▶ Task item:
Output the line containing "(309, 331) = (621, 171): green", then every remaining line of the entries below, exactly as written and with no other text.

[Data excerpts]
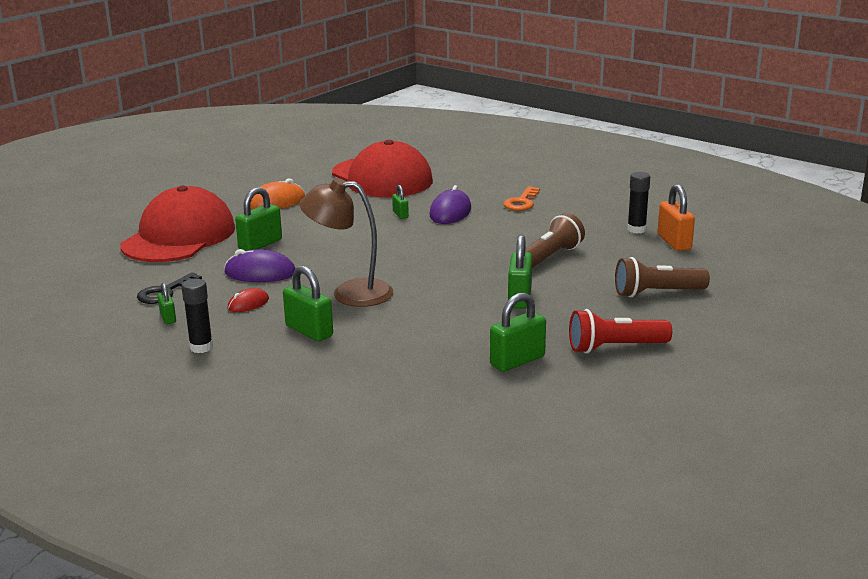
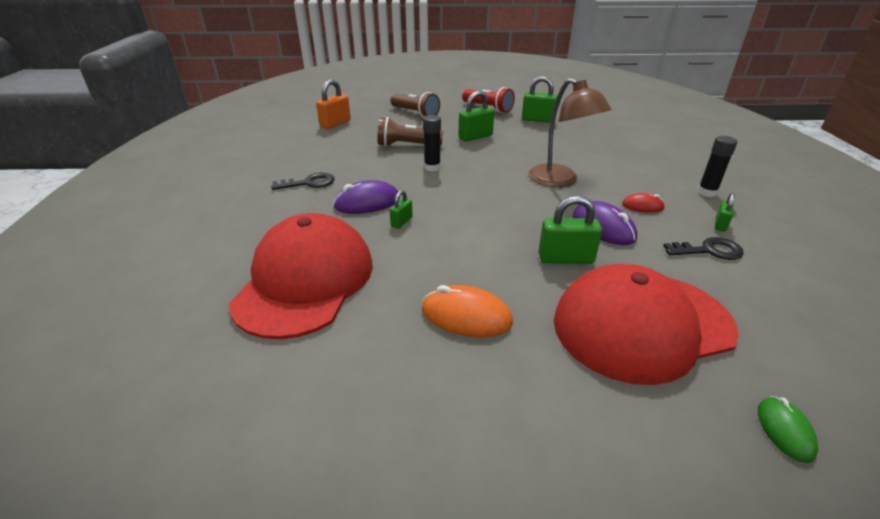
camera: 130 degrees left, 10 degrees up
(85, 232) = (784, 430): none -> green mouse
(309, 331) = (621, 171): green padlock -> none
(521, 202) = (309, 183): orange key -> black key
(636, 229) = (325, 136): black glue stick -> black glue stick (432, 167)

▶ Solution to this exercise:
(309, 331) = (621, 171): green padlock -> none
(521, 202) = (309, 183): orange key -> black key
(636, 229) = (325, 136): black glue stick -> black glue stick (432, 167)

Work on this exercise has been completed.